-- TASK TO COMPLETE --
Transcribe exactly, leaving out pictures, the lines from the one that holds "turquoise book: 3 -> 4" through the end of the data below, including both end lines and no others.

○ ○ ○ ○

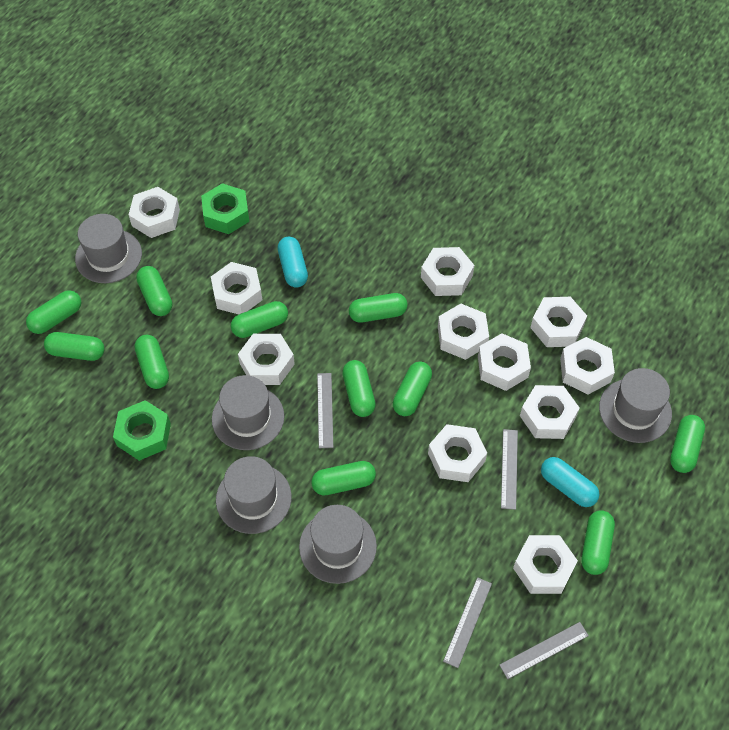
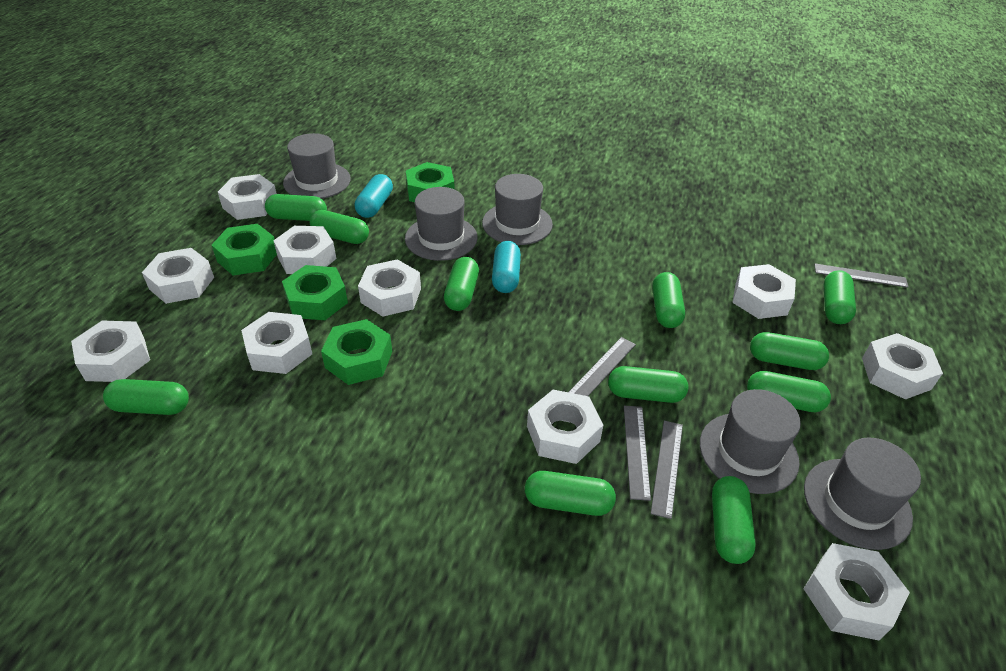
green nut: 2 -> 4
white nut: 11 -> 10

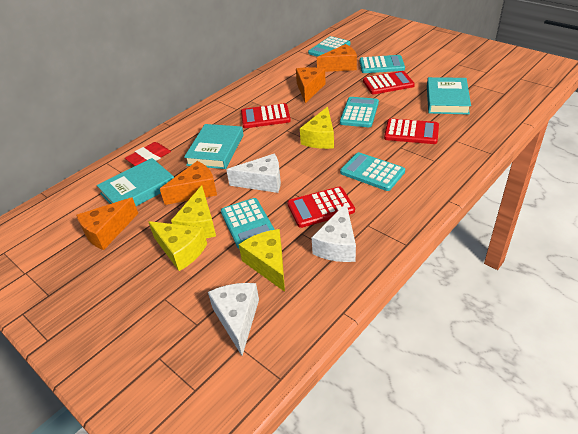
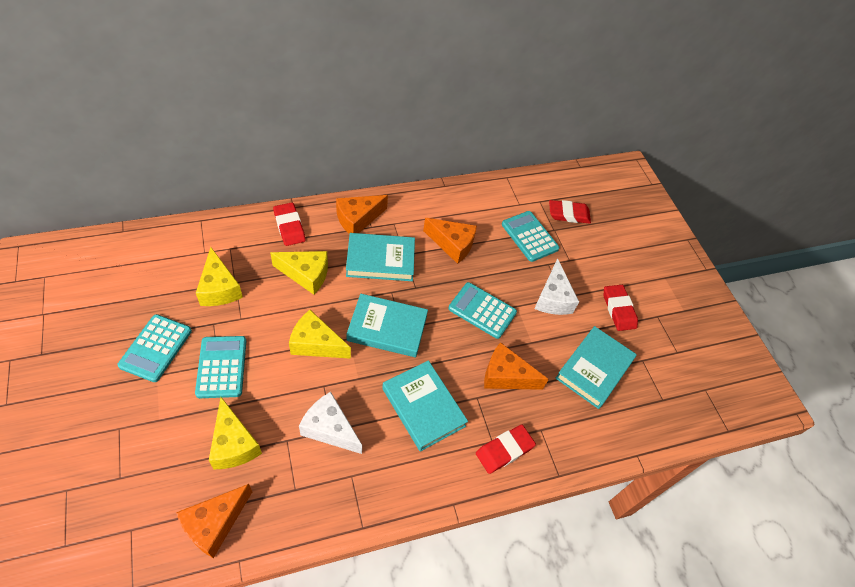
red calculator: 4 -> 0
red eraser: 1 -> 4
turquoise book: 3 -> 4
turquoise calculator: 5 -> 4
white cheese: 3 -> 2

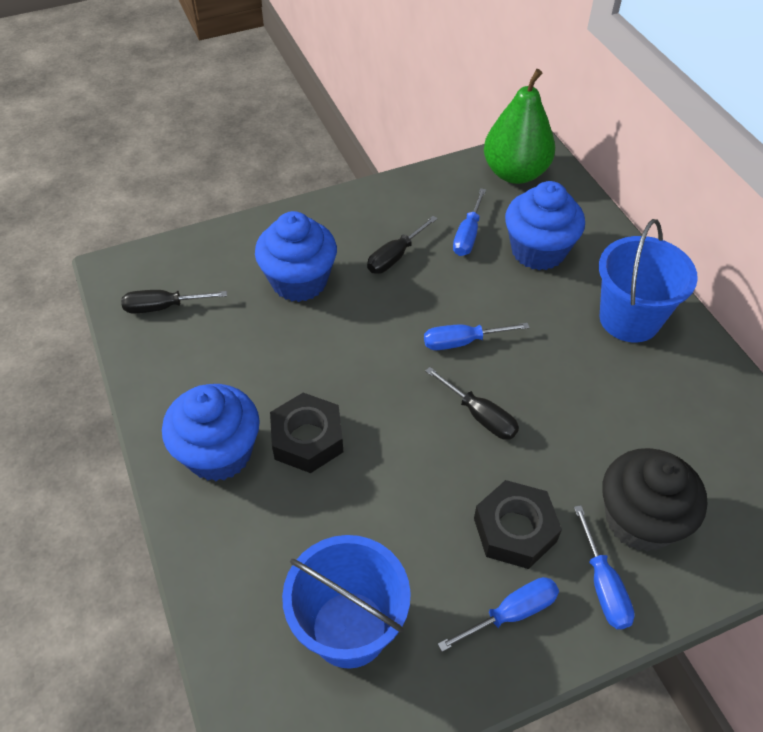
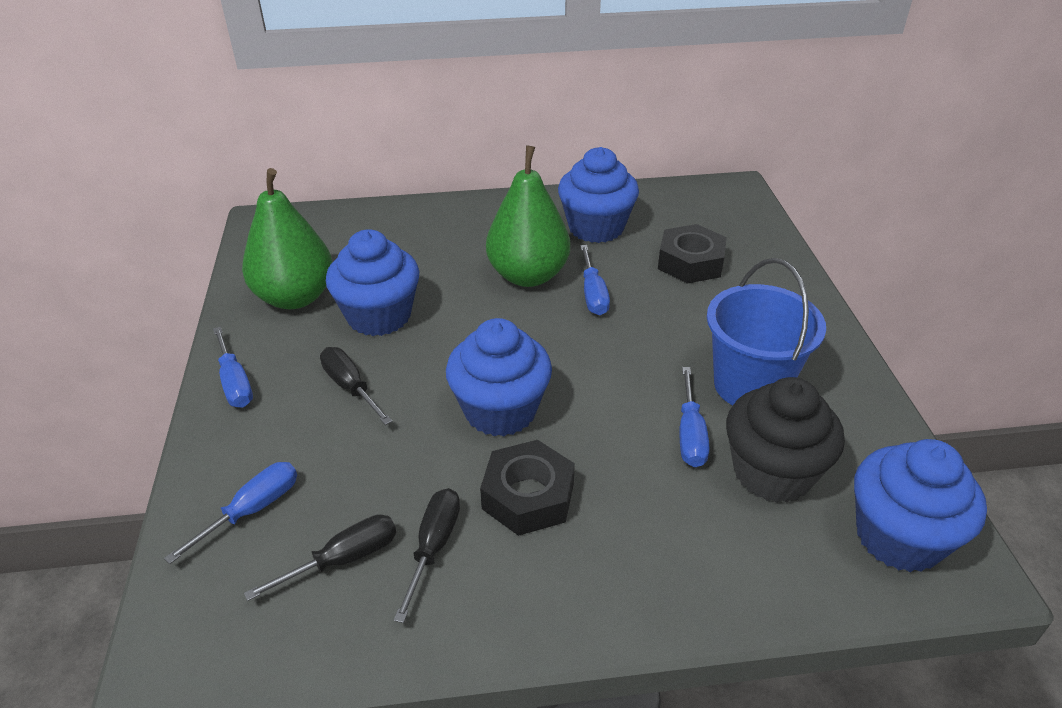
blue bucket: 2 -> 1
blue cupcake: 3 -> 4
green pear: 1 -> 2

○ ○ ○ ○

-- RESPONSE TO THE EXERCISE --
turquoise book: 3 -> 4
turquoise calculator: 5 -> 4
white cheese: 3 -> 2

blue bucket: 2 -> 1
blue cupcake: 3 -> 4
green pear: 1 -> 2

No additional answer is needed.